### Provided information:
++++++

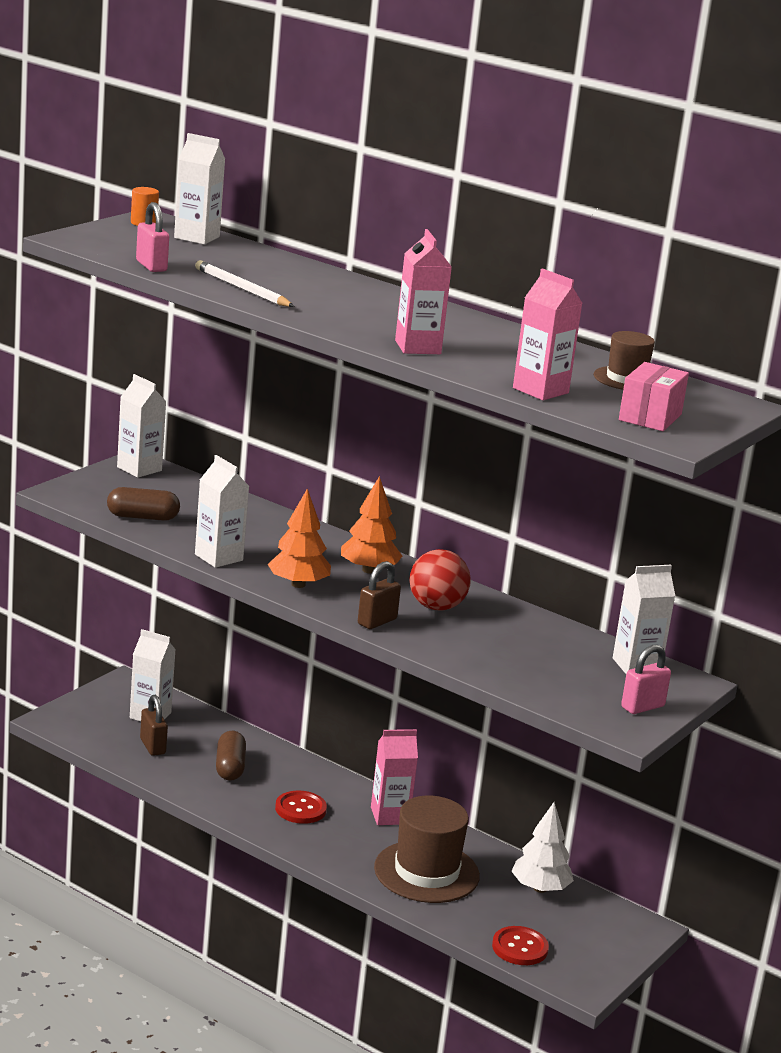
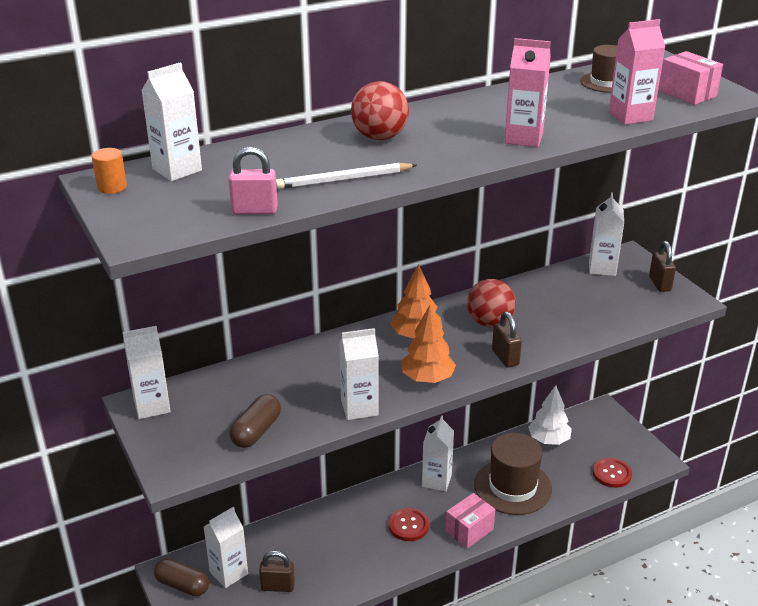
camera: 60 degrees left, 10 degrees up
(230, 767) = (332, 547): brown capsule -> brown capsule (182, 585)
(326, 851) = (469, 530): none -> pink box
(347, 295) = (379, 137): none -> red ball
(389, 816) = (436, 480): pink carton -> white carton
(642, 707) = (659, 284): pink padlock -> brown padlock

++++++

### Exercise details:
Retype the lines from the one containing "(347, 295) = (379, 137): none -> red ball" through the last line of the records. Leave out everything else.

### Completed task:
(347, 295) = (379, 137): none -> red ball
(389, 816) = (436, 480): pink carton -> white carton
(642, 707) = (659, 284): pink padlock -> brown padlock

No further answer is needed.